EXTRACTED INFORMATION »
====
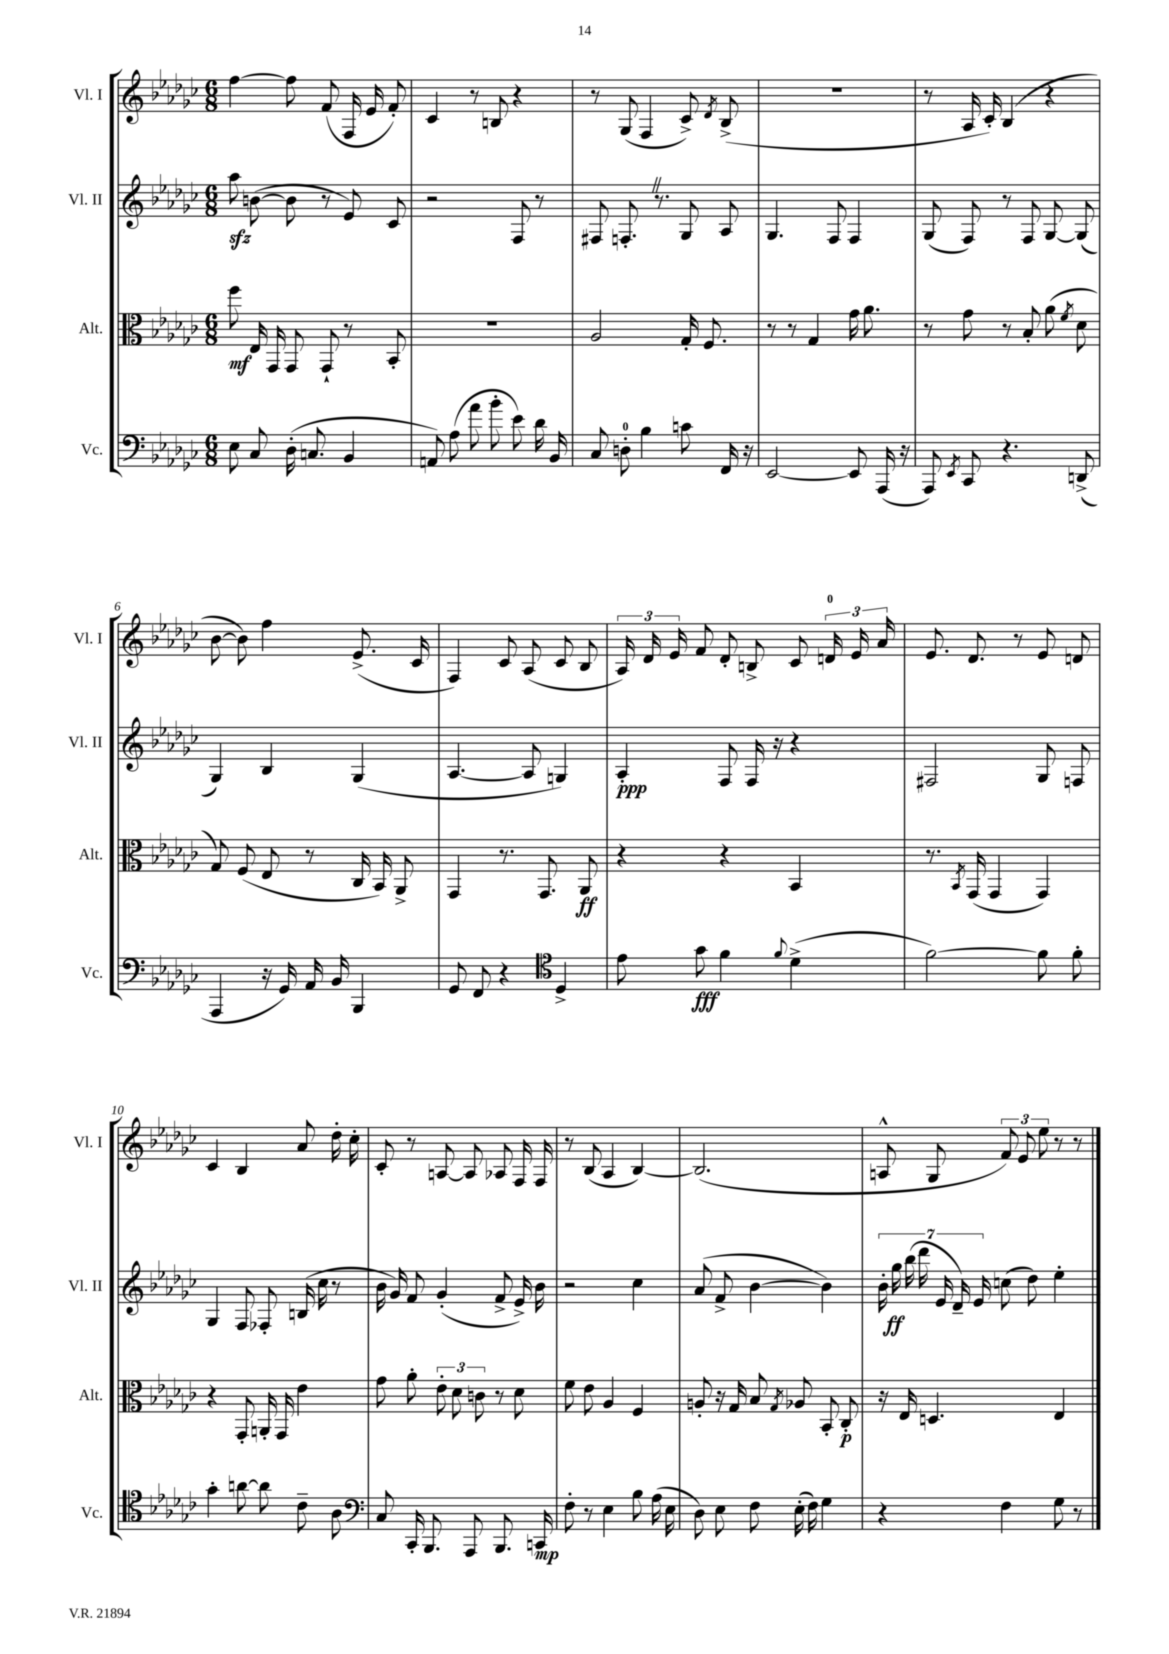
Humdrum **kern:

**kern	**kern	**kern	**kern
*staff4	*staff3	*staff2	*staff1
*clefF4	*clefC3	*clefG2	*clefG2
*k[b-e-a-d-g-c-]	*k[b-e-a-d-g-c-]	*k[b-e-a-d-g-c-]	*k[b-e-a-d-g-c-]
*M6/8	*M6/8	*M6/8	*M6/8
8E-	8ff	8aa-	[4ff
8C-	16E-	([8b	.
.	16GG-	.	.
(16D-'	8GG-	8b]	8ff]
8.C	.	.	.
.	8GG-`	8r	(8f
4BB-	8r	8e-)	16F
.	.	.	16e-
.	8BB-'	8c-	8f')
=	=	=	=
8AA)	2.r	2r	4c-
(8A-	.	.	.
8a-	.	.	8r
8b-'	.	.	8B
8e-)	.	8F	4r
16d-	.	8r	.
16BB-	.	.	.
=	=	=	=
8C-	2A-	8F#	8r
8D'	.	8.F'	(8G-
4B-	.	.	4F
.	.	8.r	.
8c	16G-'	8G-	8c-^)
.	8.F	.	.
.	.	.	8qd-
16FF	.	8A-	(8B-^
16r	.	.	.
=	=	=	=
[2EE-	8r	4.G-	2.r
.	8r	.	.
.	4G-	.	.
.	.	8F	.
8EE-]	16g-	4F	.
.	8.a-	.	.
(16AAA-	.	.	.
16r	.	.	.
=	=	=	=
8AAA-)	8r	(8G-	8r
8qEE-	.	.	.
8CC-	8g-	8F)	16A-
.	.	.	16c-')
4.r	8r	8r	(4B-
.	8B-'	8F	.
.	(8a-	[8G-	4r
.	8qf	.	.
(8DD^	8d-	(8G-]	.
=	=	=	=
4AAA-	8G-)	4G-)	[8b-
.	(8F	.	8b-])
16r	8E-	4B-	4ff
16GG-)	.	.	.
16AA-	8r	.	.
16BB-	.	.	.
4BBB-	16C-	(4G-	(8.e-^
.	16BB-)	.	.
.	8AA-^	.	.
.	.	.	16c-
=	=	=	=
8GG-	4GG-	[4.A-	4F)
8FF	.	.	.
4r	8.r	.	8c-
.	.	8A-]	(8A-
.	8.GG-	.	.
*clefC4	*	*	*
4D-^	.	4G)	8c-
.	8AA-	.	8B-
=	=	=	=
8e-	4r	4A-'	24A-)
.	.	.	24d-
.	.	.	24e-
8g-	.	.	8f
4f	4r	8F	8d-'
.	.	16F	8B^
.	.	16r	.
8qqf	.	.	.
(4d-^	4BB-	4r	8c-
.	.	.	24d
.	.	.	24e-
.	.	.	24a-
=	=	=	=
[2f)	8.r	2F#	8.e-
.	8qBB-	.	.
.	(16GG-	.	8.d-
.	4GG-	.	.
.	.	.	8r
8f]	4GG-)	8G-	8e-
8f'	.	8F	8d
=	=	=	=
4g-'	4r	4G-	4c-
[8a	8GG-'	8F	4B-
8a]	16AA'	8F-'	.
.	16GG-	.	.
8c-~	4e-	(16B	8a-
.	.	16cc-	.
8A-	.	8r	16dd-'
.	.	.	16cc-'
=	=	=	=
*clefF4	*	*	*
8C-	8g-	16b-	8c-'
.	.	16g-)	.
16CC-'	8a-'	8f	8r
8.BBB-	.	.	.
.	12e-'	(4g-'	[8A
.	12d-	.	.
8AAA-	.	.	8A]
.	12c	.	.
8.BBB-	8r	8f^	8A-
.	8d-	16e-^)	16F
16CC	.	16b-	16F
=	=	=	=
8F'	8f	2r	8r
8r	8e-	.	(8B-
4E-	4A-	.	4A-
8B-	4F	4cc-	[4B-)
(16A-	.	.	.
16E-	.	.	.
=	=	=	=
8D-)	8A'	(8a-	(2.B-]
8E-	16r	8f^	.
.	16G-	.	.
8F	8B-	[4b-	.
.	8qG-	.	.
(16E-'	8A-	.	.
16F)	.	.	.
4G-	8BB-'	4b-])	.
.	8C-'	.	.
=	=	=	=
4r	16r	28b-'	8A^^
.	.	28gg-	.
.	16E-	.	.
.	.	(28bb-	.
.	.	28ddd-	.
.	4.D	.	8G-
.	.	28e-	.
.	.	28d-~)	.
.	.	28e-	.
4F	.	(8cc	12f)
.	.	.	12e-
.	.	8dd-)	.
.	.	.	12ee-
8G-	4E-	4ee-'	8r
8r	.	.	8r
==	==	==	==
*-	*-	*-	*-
====
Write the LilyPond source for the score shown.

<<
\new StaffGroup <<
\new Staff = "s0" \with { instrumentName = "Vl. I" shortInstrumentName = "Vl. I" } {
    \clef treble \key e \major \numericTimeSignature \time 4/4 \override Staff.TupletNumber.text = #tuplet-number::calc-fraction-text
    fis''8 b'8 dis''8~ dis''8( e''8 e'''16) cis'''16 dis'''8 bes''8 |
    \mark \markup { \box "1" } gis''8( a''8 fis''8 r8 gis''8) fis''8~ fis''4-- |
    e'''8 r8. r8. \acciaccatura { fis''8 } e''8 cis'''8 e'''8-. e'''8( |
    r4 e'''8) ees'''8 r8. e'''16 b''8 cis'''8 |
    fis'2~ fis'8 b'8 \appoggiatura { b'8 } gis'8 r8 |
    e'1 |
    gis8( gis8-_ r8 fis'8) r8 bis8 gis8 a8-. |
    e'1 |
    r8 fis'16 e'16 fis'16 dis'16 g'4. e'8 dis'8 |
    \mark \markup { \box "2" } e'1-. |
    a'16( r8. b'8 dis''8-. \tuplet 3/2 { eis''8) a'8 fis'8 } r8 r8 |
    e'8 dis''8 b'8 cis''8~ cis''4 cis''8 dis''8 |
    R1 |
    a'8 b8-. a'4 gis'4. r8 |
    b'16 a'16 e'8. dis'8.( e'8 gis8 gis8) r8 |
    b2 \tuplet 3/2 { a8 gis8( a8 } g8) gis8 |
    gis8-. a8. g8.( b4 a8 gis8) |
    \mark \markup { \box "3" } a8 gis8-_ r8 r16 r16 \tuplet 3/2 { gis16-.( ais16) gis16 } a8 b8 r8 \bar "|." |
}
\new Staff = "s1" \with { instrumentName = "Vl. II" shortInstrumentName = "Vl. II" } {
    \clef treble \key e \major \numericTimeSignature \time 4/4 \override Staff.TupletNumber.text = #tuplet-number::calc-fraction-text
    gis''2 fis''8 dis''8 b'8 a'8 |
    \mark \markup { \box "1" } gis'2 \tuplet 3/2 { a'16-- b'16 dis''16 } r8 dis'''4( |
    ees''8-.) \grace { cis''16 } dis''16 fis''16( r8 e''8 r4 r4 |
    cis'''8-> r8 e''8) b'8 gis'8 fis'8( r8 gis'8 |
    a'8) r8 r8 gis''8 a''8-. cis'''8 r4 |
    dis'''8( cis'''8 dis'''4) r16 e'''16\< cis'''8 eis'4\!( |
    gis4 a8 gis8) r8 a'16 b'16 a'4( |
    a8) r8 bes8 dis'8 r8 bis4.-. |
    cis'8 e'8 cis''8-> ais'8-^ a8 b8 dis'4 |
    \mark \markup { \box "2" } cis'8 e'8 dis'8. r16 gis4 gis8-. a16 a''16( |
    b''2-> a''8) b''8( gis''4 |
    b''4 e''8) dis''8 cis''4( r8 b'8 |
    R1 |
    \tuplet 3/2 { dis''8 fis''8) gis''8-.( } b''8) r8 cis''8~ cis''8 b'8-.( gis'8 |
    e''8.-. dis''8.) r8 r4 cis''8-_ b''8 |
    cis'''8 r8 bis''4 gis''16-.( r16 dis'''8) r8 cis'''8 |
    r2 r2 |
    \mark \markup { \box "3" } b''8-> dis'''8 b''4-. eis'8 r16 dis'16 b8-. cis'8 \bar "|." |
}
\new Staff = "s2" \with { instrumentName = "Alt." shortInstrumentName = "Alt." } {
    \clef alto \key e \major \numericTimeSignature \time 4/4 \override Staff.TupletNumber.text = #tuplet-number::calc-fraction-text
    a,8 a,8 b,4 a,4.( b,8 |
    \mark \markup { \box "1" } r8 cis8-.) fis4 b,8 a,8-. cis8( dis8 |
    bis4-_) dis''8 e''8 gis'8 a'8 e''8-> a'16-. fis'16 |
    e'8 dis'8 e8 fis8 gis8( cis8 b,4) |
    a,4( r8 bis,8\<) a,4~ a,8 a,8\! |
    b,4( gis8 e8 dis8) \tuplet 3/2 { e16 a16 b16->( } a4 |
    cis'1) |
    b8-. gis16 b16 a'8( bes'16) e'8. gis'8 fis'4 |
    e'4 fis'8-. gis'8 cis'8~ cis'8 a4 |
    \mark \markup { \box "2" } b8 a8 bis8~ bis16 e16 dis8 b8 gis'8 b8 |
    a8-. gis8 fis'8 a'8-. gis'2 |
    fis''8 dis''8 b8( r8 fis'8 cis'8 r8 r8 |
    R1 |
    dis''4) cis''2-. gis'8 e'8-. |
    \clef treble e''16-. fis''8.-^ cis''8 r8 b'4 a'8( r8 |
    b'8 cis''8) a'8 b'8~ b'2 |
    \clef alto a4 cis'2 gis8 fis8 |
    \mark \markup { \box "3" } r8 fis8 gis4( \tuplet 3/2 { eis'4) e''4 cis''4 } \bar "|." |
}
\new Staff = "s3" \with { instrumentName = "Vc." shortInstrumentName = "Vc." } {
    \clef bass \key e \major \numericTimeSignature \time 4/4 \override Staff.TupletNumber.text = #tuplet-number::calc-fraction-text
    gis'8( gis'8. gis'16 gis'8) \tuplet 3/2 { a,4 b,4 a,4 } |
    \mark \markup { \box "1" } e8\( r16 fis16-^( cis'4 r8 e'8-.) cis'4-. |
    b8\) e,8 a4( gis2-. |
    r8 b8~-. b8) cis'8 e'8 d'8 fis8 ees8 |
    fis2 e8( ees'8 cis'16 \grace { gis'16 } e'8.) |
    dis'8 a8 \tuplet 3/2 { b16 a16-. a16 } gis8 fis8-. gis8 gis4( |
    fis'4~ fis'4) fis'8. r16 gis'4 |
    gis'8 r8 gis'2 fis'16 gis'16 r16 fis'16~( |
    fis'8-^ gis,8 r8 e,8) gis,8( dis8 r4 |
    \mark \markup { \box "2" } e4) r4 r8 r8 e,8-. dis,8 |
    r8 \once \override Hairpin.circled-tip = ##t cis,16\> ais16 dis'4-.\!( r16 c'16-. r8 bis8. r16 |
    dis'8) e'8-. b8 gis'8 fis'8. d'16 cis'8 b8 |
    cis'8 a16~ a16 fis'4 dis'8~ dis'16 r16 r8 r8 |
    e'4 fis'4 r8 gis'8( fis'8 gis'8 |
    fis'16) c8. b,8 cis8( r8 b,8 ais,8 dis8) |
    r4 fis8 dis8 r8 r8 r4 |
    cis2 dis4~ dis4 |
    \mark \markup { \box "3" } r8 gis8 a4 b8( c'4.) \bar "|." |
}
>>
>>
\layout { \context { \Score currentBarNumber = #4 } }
====
YOUR INSTRUCTIONS »
Reproduce each line of the entries above that contains the string "shortInstrumentName", with uppercase and lowercase letters treated as distinct.

COMPLETE ANSWER »
\new Staff = "s0" \with { instrumentName = "Vl. I" shortInstrumentName = "Vl. I" } {
\new Staff = "s1" \with { instrumentName = "Vl. II" shortInstrumentName = "Vl. II" } {
\new Staff = "s2" \with { instrumentName = "Alt." shortInstrumentName = "Alt." } {
\new Staff = "s3" \with { instrumentName = "Vc." shortInstrumentName = "Vc." } {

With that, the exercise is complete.